ACTION ITEM
Without the pictures, copy the entries below word for word.

SOURCE DATA

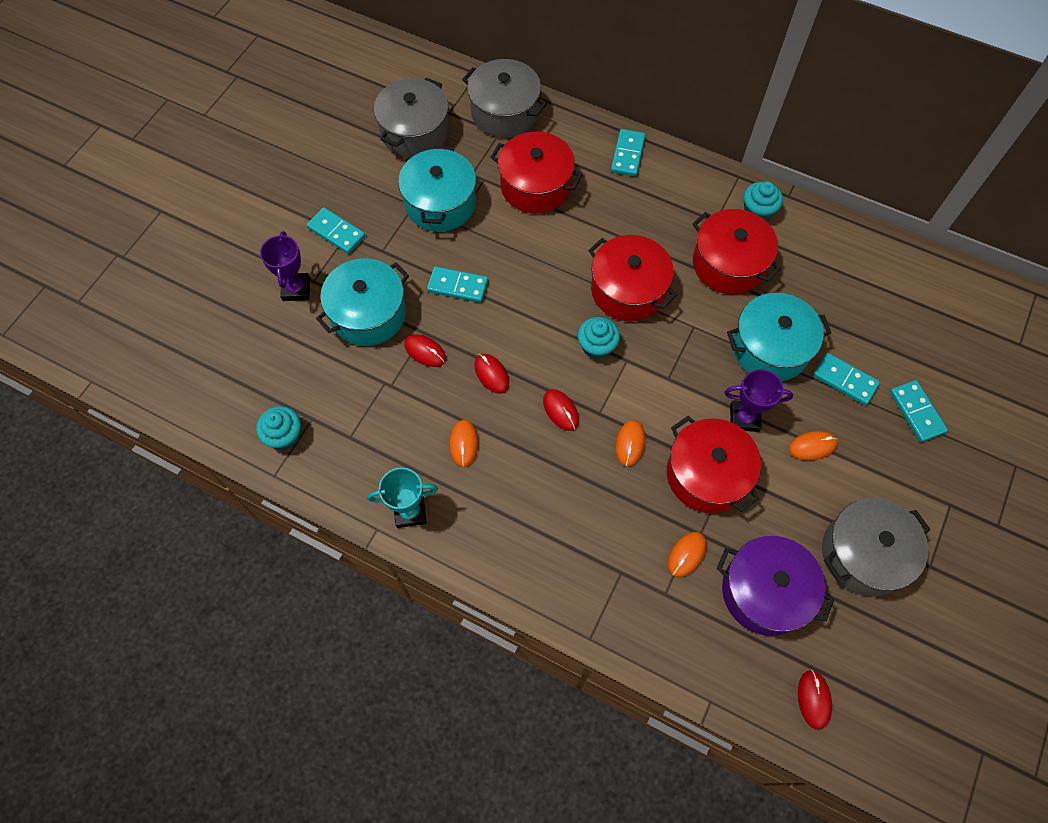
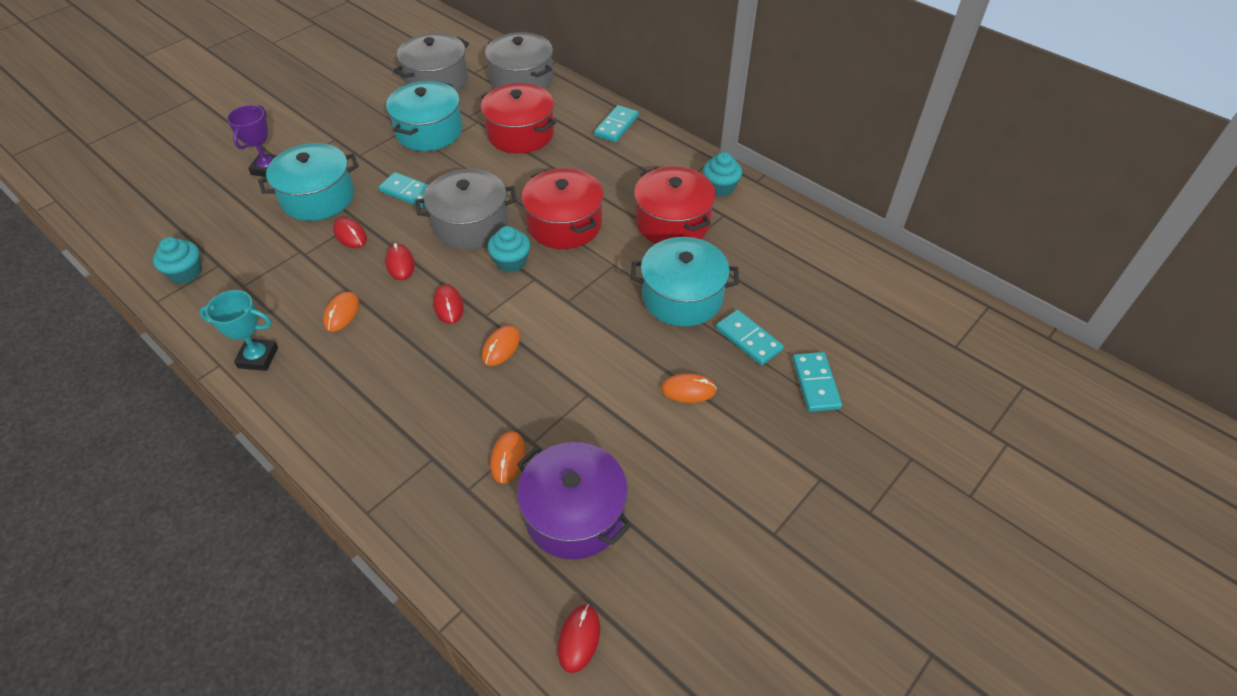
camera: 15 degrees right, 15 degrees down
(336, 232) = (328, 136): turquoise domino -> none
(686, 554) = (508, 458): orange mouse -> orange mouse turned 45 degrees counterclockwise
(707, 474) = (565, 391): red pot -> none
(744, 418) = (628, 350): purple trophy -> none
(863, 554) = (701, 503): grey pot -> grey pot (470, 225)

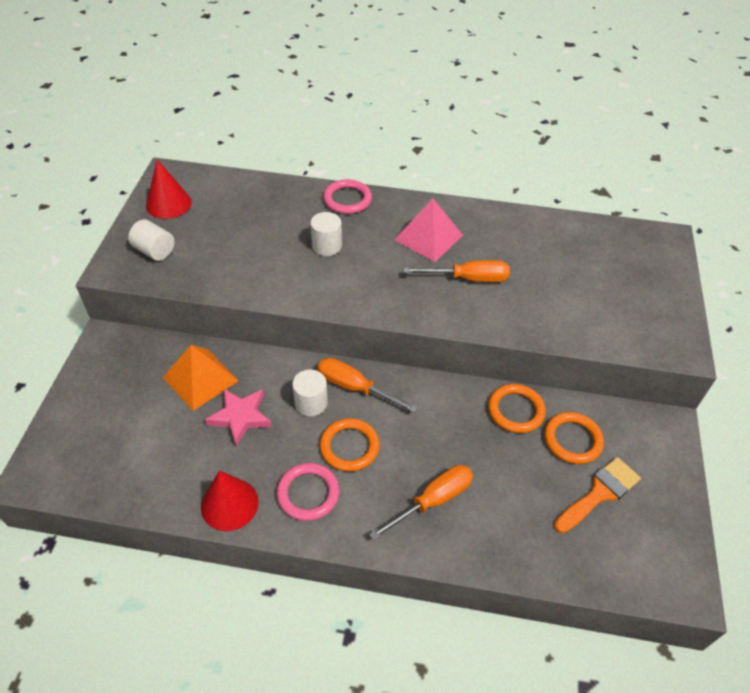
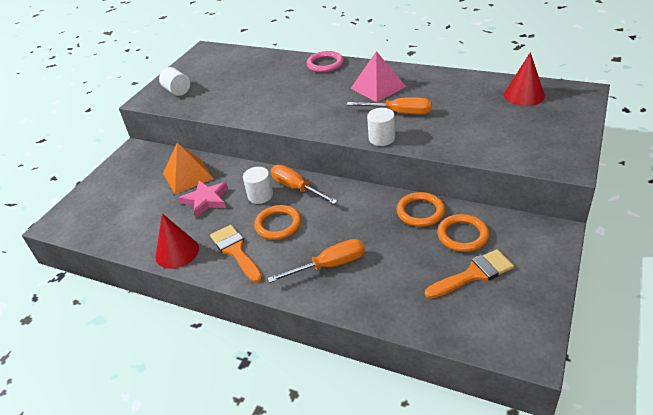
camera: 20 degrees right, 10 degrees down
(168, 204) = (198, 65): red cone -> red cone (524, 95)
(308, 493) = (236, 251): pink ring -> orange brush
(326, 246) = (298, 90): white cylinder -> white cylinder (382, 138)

RESULT BELOW
camera: 15 degrees right, 15 degrees down
(336, 232) = (328, 136): turquoise domino -> none
(686, 554) = (508, 458): orange mouse -> orange mouse turned 45 degrees counterclockwise
(707, 474) = (565, 391): red pot -> none
(744, 418) = (628, 350): purple trophy -> none
(863, 554) = (701, 503): grey pot -> grey pot (470, 225)

camera: 20 degrees right, 10 degrees down
(168, 204) = (198, 65): red cone -> red cone (524, 95)
(308, 493) = (236, 251): pink ring -> orange brush
(326, 246) = (298, 90): white cylinder -> white cylinder (382, 138)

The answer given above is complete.